**WORK INSTRUCTIONS**
Count only the lines of the records that hold "none", then give the number without any other words.

INFORMATION SUPPLIED section start

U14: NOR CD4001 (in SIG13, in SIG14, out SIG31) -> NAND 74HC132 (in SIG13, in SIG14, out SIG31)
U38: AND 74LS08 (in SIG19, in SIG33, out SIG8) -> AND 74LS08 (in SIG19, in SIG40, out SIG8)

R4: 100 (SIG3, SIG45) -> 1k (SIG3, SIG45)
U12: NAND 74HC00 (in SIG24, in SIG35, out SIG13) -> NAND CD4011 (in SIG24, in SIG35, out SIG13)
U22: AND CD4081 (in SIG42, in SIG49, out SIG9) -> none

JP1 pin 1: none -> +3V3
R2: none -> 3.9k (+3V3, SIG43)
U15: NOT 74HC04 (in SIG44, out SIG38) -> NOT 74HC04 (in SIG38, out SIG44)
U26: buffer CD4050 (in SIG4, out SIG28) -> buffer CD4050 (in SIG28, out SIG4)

INFORMATION SUPPLIED section end
INFORMATION SUPPLIED section start

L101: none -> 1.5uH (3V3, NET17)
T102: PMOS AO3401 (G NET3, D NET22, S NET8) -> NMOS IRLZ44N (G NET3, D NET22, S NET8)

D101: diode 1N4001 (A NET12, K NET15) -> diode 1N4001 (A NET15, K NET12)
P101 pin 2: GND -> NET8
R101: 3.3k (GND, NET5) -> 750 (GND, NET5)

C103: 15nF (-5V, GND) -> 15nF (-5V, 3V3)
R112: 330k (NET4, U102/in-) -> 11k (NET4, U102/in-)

INFORMATION SUPPLIED section end
INFORMATION SUPPLIED section start

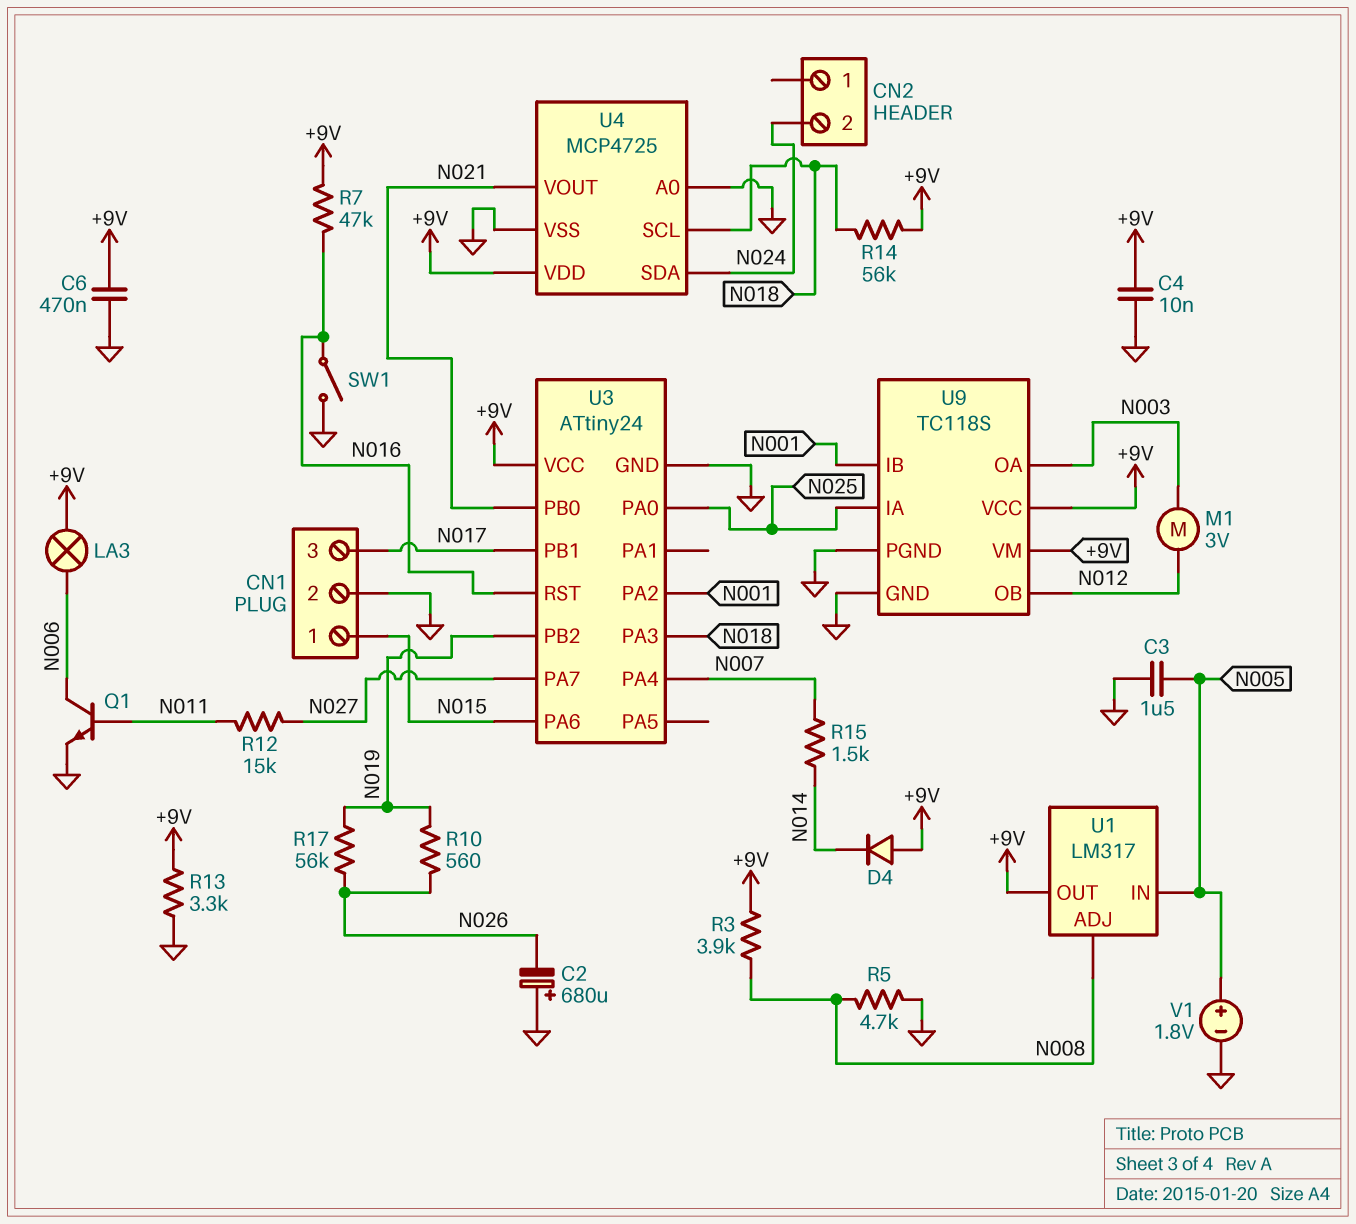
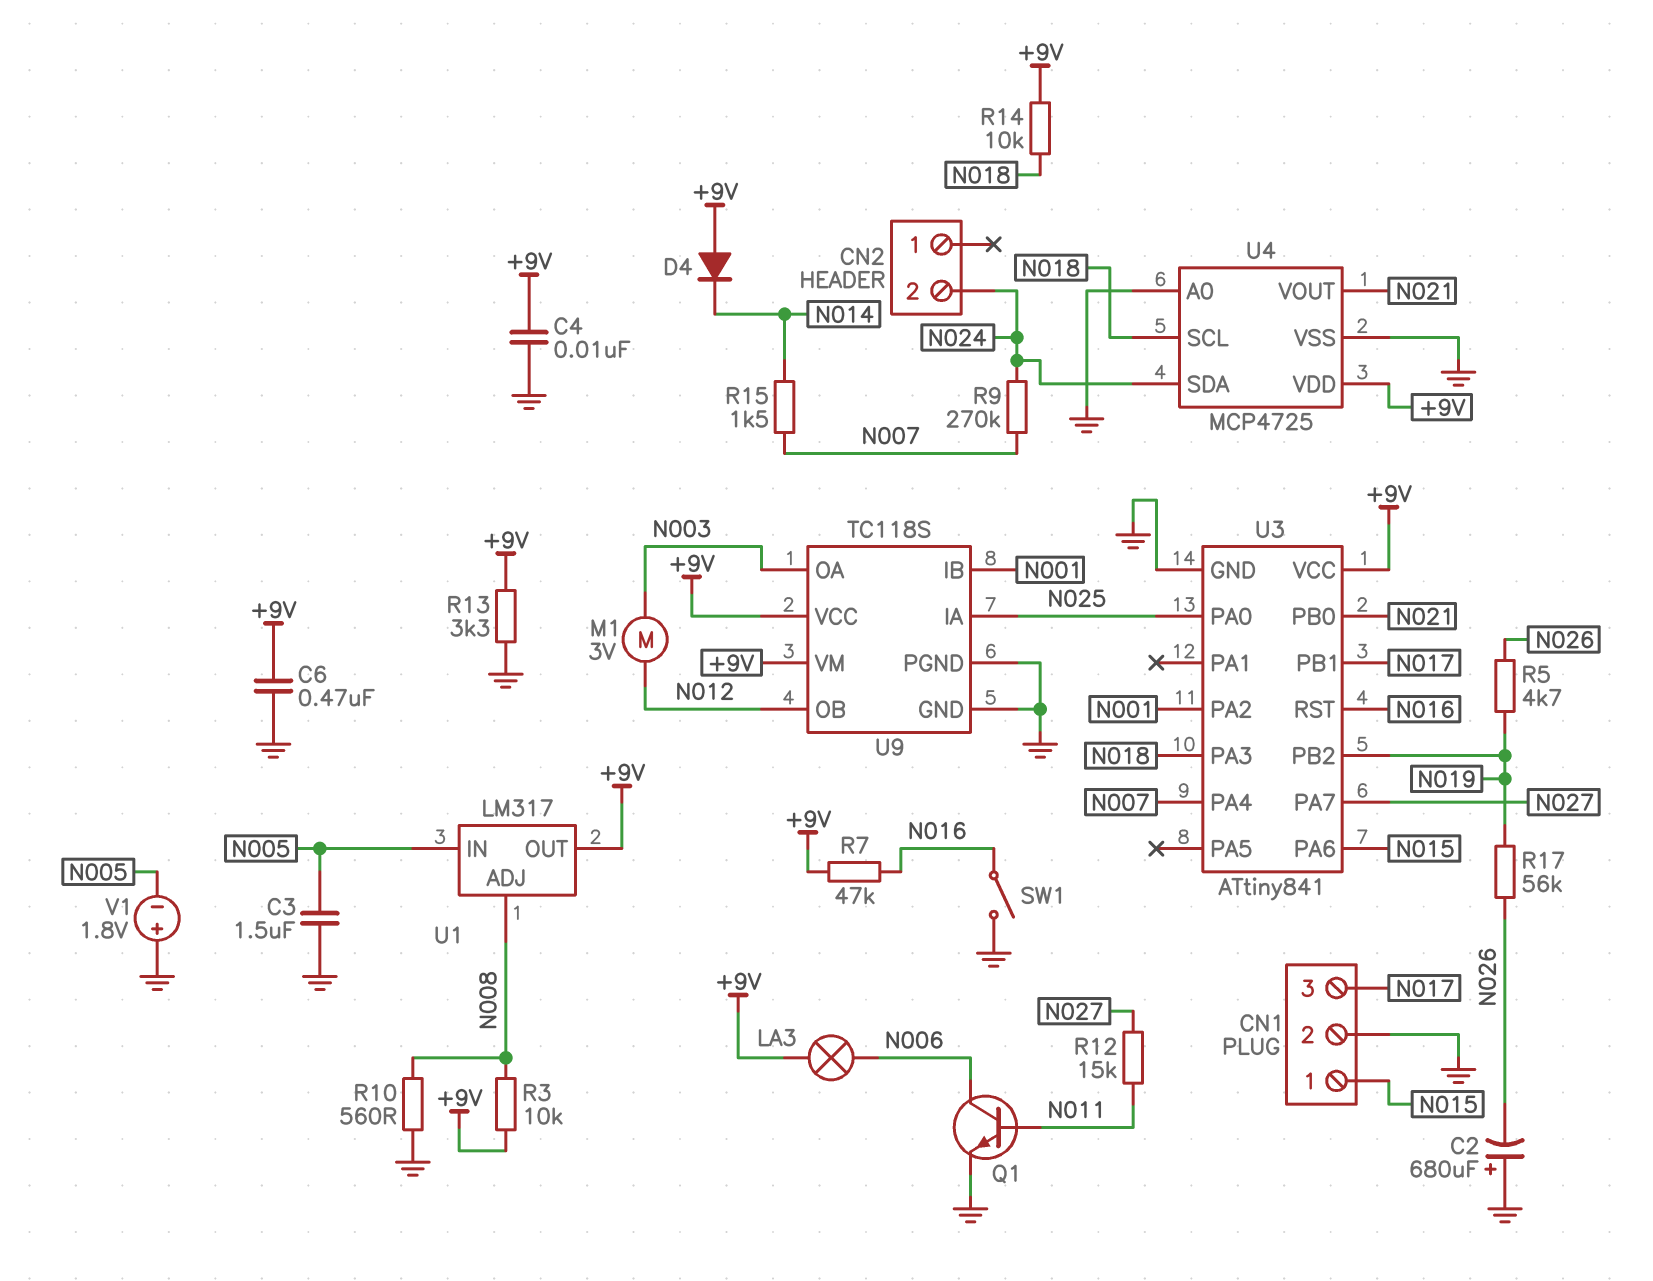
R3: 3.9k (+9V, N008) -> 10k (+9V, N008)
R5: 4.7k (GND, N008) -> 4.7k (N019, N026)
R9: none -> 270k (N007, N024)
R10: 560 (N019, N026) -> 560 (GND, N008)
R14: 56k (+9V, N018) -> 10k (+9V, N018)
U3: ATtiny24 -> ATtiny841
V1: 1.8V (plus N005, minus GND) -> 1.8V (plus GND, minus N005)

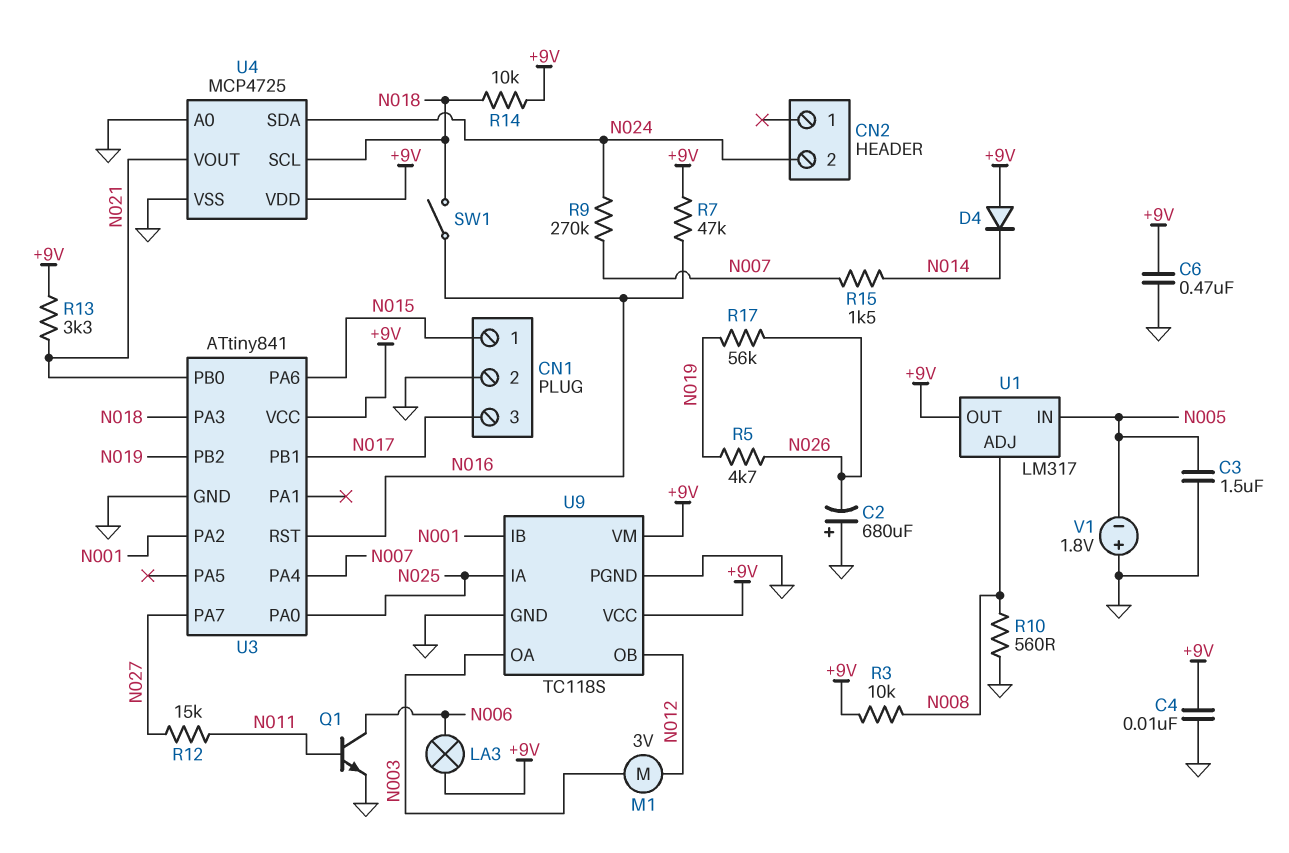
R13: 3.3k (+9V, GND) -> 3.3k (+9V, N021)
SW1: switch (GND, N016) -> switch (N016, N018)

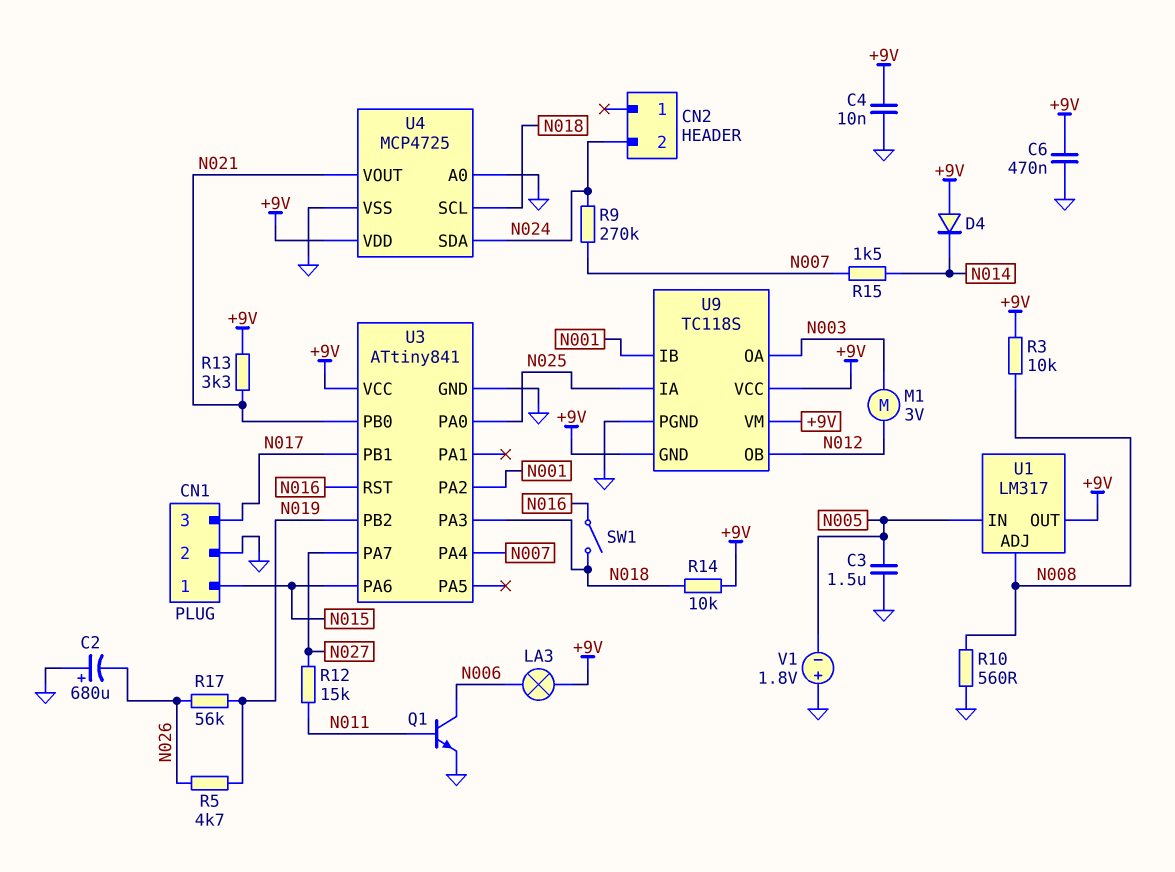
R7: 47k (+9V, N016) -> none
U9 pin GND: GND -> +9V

INFORMATION SUPPLIED section end

**ANSWER SPACE**
6